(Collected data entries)
........

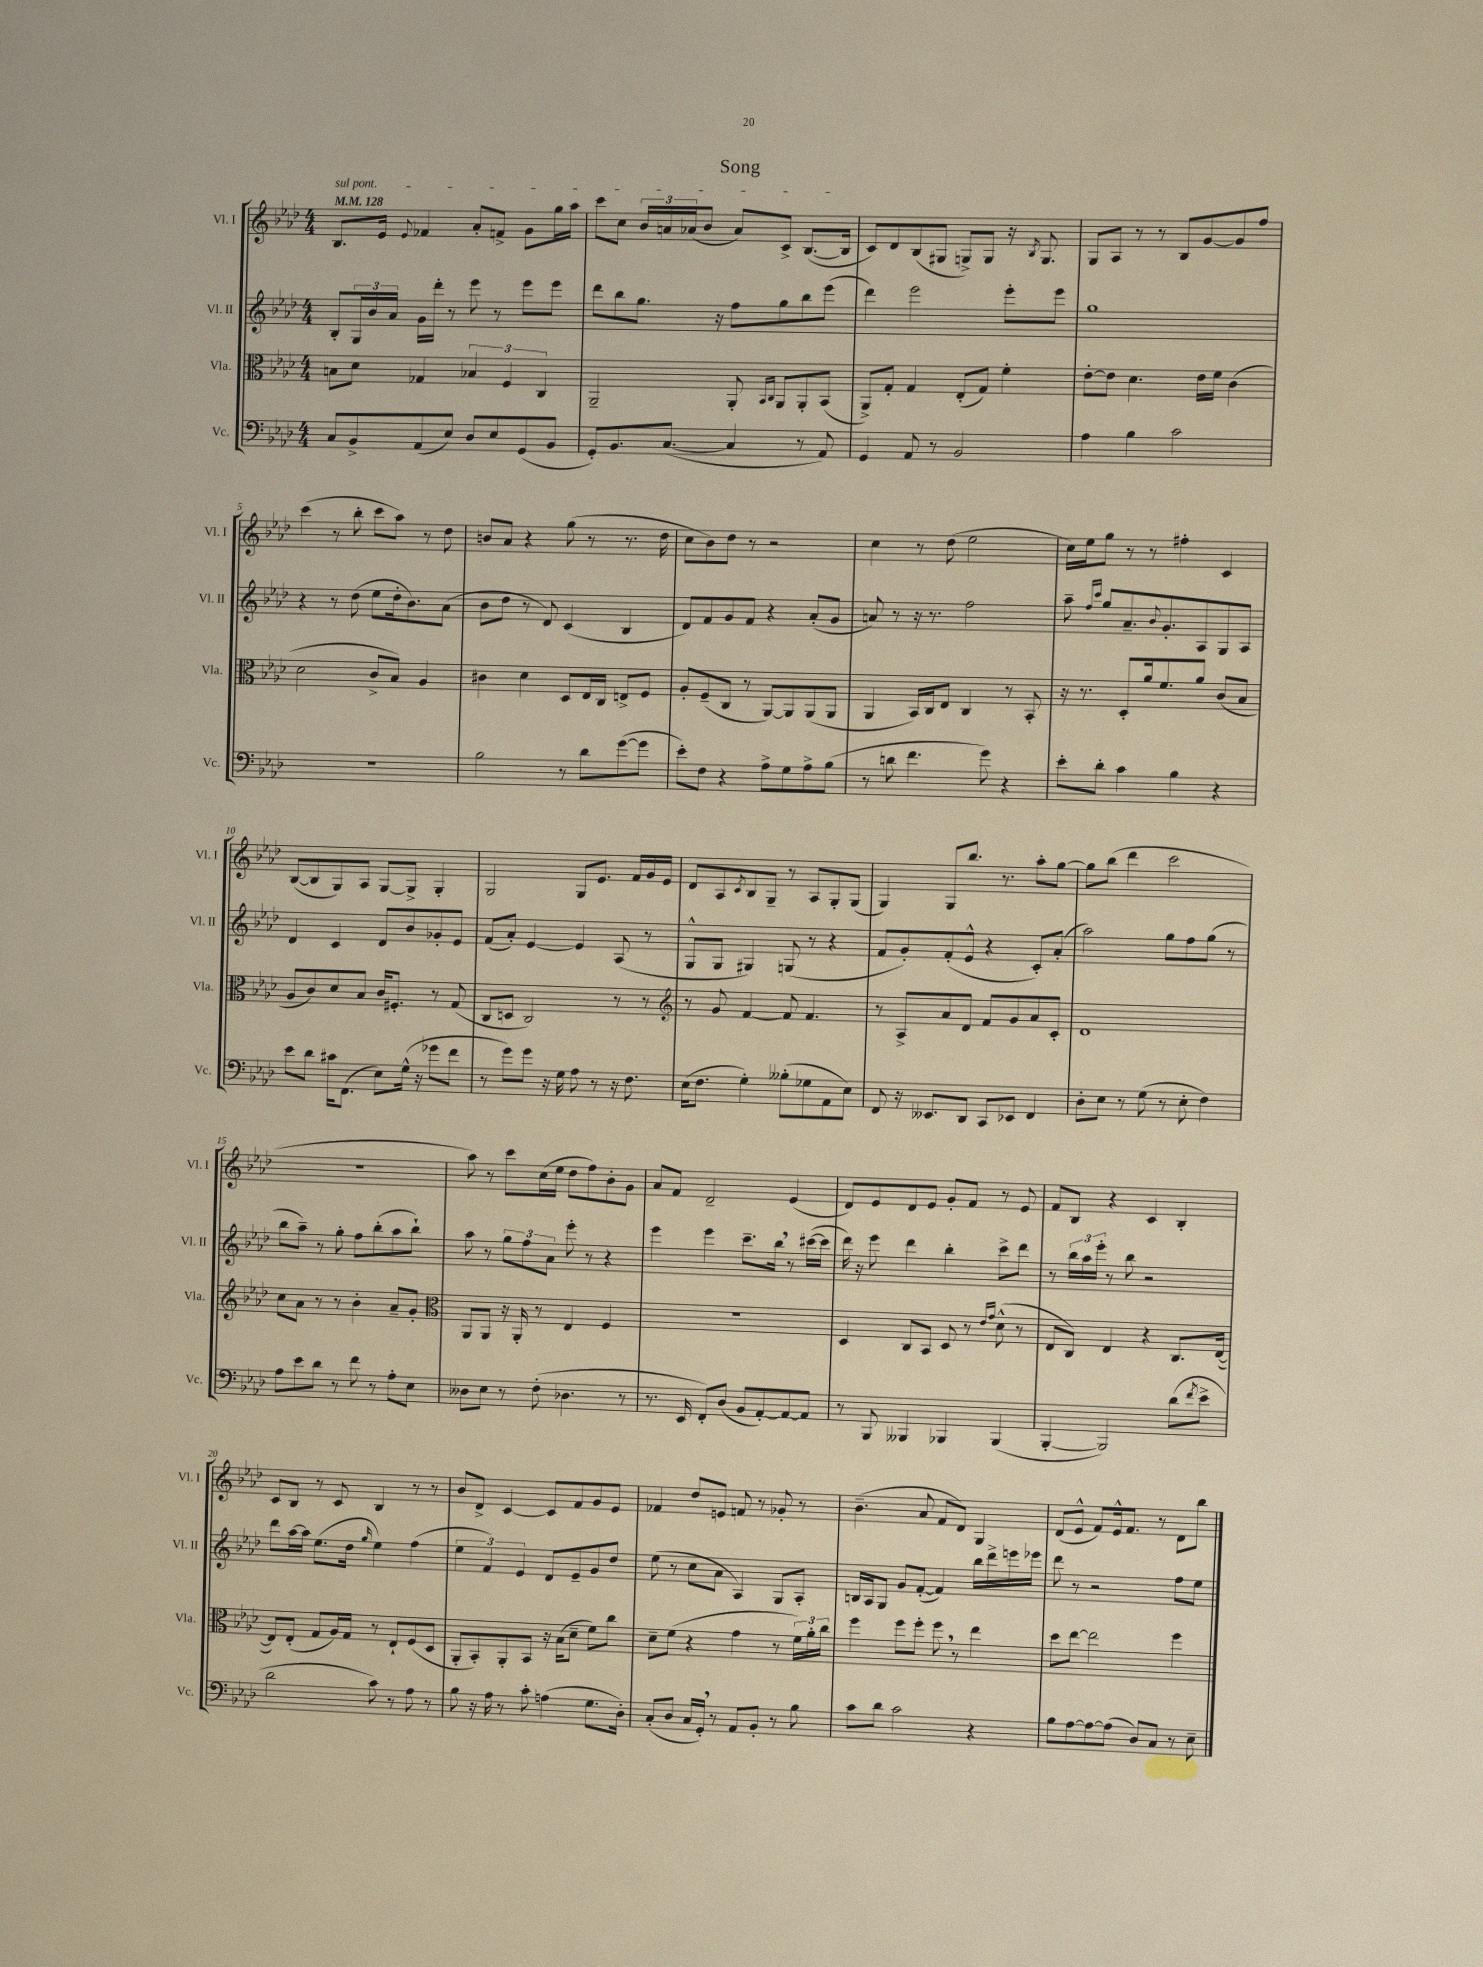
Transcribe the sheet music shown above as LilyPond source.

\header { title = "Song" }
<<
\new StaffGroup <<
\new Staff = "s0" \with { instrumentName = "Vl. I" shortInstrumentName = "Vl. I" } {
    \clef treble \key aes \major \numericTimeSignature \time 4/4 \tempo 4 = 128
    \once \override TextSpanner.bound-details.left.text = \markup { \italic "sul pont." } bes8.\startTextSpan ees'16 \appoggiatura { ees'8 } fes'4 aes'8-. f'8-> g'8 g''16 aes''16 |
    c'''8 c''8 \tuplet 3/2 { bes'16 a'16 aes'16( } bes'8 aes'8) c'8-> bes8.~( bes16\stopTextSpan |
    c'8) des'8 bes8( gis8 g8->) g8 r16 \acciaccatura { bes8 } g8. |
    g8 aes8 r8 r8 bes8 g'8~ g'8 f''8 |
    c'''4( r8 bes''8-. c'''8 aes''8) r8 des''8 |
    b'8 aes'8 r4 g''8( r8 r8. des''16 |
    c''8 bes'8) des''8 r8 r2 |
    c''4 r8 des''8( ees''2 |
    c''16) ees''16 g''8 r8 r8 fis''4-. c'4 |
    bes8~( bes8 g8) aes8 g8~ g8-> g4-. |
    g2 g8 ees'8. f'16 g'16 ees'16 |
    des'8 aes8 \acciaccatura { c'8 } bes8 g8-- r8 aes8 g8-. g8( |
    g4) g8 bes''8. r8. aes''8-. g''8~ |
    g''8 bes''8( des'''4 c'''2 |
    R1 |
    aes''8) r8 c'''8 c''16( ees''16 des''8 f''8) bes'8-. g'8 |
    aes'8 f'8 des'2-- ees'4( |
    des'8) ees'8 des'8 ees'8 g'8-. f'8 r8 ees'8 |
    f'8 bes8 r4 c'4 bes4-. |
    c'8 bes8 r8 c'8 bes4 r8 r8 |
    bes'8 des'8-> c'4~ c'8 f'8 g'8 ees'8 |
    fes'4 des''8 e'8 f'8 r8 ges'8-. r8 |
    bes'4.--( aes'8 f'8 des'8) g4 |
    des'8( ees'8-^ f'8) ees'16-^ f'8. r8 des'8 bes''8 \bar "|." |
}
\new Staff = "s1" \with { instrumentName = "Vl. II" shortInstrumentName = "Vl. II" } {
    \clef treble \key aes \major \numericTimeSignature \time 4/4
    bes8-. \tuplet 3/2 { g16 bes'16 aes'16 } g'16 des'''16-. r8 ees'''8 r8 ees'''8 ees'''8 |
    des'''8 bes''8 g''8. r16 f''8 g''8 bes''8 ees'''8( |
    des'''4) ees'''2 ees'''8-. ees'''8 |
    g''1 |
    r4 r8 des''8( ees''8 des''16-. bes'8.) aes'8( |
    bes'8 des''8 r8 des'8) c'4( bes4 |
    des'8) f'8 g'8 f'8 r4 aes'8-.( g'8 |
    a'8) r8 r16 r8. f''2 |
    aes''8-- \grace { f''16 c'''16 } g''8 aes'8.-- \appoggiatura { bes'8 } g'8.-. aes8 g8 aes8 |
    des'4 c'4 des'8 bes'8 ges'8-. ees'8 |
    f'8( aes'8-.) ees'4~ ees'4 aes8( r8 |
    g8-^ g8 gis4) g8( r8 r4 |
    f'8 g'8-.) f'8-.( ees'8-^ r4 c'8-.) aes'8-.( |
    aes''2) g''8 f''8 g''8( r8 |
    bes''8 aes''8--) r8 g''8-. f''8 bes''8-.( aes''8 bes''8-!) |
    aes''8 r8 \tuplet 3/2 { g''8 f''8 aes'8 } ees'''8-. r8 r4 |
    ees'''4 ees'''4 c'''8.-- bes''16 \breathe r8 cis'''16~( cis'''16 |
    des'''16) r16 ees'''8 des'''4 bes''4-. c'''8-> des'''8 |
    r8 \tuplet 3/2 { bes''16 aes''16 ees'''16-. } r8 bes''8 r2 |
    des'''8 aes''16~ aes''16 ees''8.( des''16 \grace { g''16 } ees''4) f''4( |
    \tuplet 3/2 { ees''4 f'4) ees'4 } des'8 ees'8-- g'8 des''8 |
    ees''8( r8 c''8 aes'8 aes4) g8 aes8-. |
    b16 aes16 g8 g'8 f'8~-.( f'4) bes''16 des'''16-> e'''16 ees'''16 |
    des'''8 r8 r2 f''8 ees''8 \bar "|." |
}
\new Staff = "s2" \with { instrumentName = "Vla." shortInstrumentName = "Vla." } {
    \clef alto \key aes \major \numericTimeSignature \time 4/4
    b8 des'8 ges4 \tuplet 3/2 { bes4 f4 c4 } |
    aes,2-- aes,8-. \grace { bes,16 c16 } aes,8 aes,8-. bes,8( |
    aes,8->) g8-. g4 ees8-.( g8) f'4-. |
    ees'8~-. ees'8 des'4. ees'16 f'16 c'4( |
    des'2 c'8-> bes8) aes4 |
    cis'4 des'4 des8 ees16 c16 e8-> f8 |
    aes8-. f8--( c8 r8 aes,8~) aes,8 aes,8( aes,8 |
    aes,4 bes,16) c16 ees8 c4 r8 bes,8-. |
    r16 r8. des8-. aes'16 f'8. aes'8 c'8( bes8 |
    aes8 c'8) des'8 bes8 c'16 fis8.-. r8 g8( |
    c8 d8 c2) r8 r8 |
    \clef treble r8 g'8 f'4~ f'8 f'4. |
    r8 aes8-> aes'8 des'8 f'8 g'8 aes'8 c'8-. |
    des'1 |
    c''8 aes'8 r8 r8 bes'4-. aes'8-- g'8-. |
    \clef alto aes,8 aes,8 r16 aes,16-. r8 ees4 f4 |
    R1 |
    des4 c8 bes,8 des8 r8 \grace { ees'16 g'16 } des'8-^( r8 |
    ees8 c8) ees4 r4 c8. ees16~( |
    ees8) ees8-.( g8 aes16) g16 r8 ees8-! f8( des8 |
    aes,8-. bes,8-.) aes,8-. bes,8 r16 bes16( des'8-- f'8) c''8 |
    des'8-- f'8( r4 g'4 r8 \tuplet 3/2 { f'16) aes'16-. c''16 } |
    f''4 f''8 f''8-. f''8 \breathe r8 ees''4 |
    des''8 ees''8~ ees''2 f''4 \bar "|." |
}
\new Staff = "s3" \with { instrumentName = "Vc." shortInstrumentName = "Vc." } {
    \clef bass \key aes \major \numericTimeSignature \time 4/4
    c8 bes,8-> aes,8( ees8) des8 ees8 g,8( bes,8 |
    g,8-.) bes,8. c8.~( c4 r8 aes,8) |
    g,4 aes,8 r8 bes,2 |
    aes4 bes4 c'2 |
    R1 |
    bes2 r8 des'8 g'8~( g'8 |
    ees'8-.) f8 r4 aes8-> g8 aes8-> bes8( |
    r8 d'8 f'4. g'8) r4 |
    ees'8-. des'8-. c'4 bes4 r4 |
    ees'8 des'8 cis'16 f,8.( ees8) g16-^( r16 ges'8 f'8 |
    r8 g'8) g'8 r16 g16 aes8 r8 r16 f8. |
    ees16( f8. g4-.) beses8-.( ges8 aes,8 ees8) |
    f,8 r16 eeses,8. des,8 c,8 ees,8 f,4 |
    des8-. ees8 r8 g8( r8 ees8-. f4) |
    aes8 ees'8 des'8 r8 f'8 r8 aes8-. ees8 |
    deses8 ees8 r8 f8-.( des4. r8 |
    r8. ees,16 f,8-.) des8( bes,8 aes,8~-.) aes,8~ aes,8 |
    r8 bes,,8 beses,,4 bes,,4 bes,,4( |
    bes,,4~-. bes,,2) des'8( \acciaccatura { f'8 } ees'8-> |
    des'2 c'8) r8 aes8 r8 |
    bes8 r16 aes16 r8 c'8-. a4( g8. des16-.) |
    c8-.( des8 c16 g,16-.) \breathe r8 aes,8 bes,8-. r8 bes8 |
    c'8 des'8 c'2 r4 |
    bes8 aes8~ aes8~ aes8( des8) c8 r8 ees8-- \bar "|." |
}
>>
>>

........

PROBLEM REQUIREMENTS: Gather and copy out each line of the records in which the string "grace" appears.

ANSWER IN FULL:
    aes''8-- \grace { f''16 c'''16 } g''8 aes'8.-- \appoggiatura { bes'8 } g'8.-. aes8 g8 aes8 |
    des'''8 aes''16~ aes''16 ees''8.( des''16 \grace { g''16 } ees''4) f''4( |
    aes,2-- aes,8-. \grace { bes,16 c16 } aes,8 aes,8-. bes,8( |
    des4 c8 bes,8 des8 r8 \grace { ees'16 g'16 } des'8-^( r8 |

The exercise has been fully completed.